WHAT IS BEING ASKED ▸ Return the whole listing unchanged. Drop the images.

◆ ◆ ◆ ◆ ◆

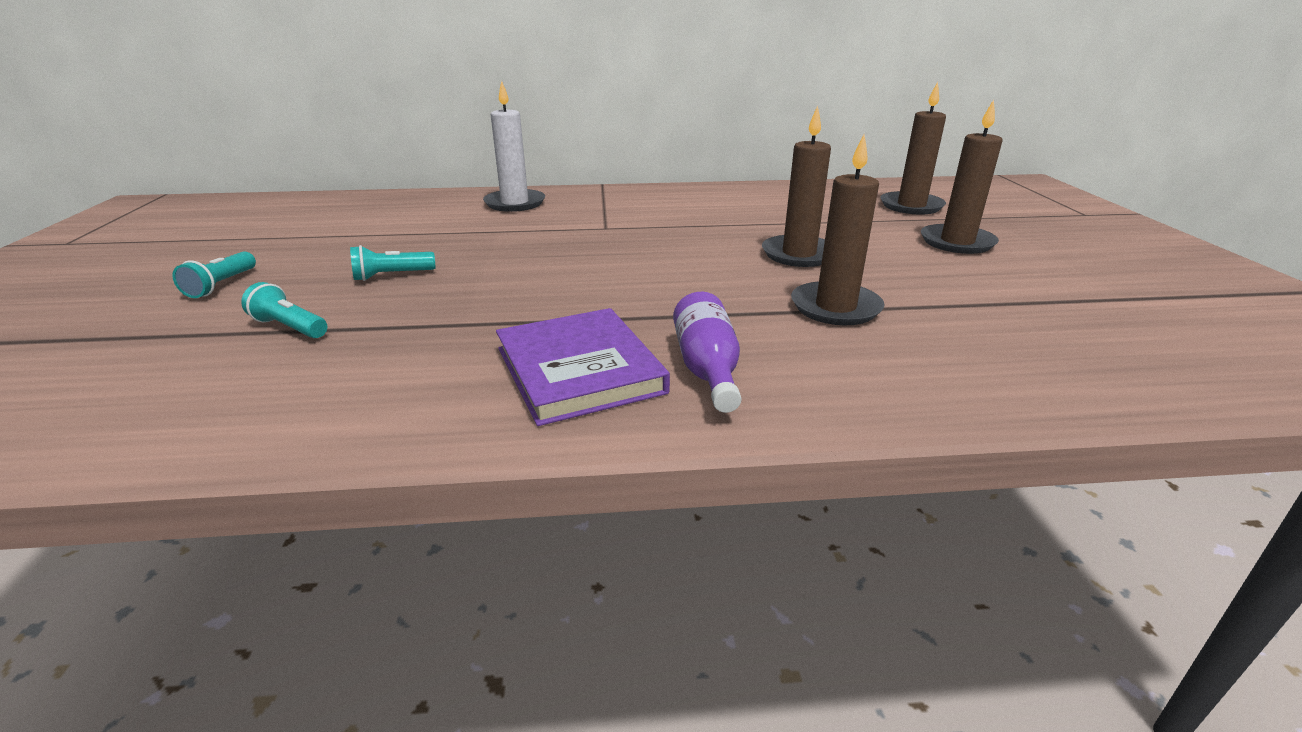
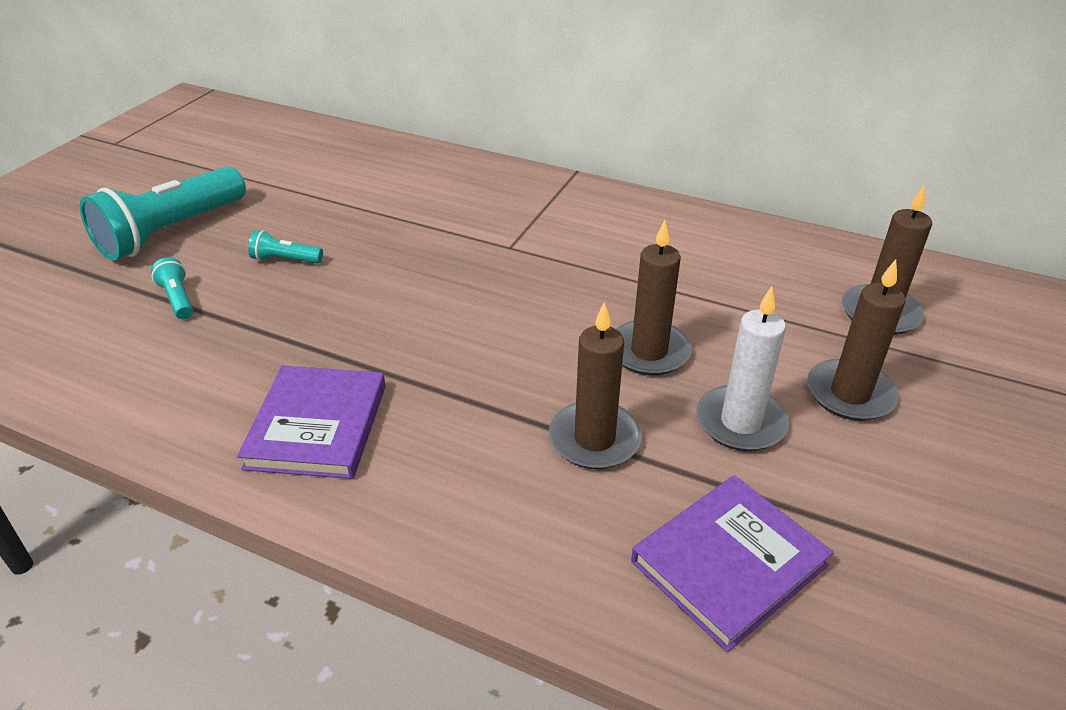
camera: 30 degrees right, 10 degrees up
(221, 285) = (171, 232): turquoise flashlight -> turquoise flashlight, size x2.31
(515, 203) = (465, 182): white candle -> white candle (740, 422)
(707, 369) = (406, 466): purple bottle -> none
(1035, 342) = (729, 563): none -> purple book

◆ ◆ ◆ ◆ ◆

SOLUTION FOR THIS PROBLEM ▸
camera: 30 degrees right, 10 degrees up
(221, 285) = (171, 232): turquoise flashlight -> turquoise flashlight, size x2.31
(515, 203) = (465, 182): white candle -> white candle (740, 422)
(707, 369) = (406, 466): purple bottle -> none
(1035, 342) = (729, 563): none -> purple book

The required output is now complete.